» **DATASET CONTENT**:
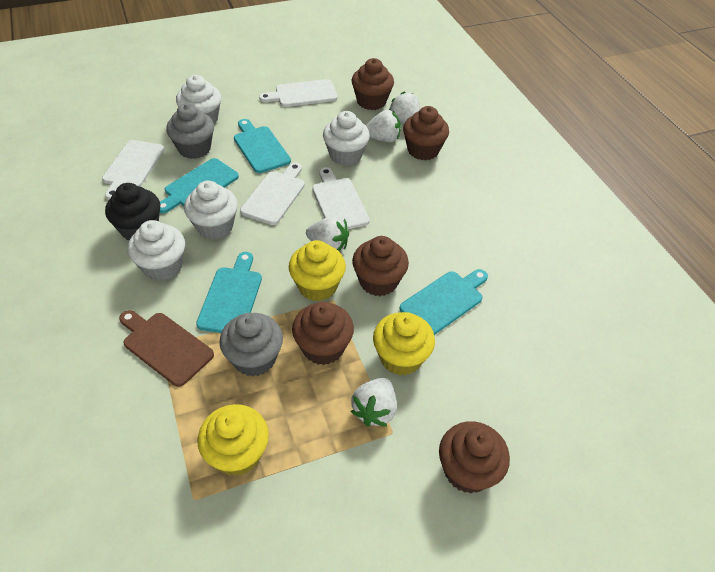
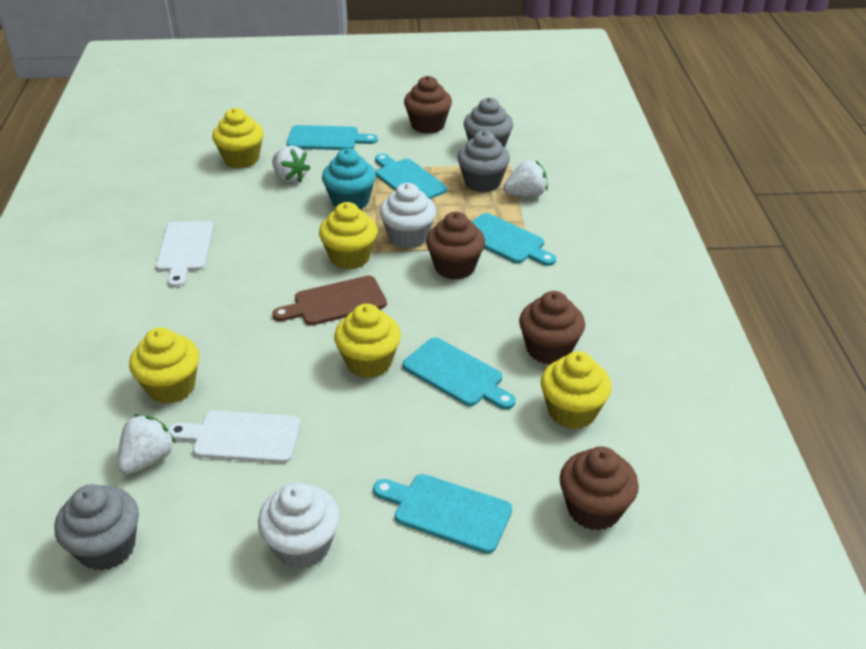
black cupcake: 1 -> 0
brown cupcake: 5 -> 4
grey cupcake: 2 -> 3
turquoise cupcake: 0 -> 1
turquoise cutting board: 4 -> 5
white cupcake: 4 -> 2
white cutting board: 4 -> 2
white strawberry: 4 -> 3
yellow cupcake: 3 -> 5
* * *
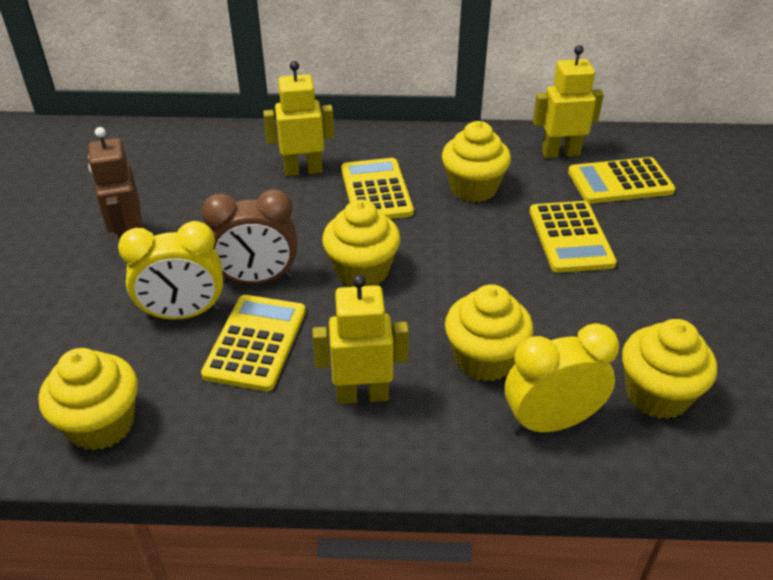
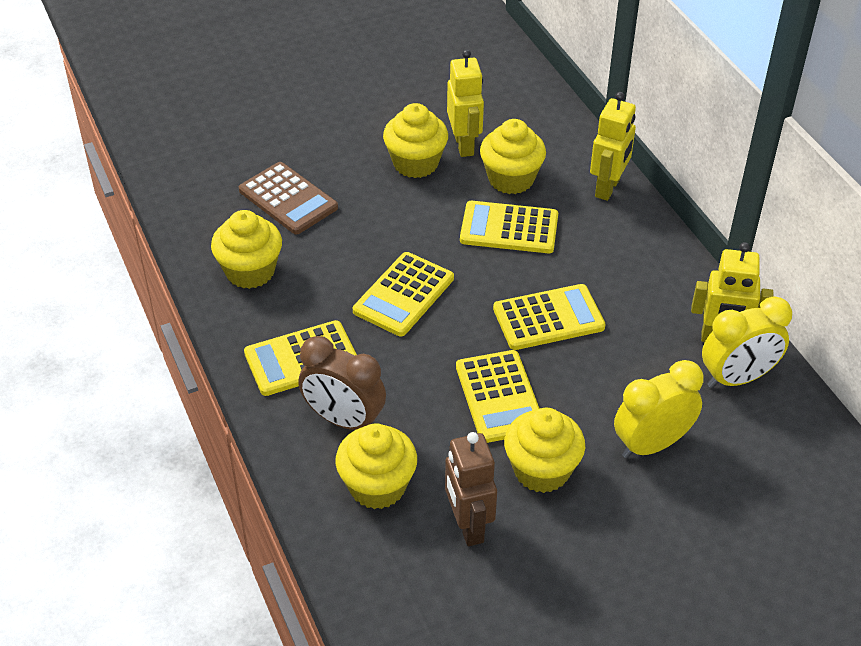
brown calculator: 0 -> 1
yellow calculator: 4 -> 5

» **EXERCISE DETAILS**: Look above for the line holding "grey cupcake: 2 -> 3", then set down exactly that line and every line after it up to and including the line holding "yellow cupcake: 3 -> 5", with nothing else.

» **ANSWER TO THIS PROBLEM**:
grey cupcake: 2 -> 3
turquoise cupcake: 0 -> 1
turquoise cutting board: 4 -> 5
white cupcake: 4 -> 2
white cutting board: 4 -> 2
white strawberry: 4 -> 3
yellow cupcake: 3 -> 5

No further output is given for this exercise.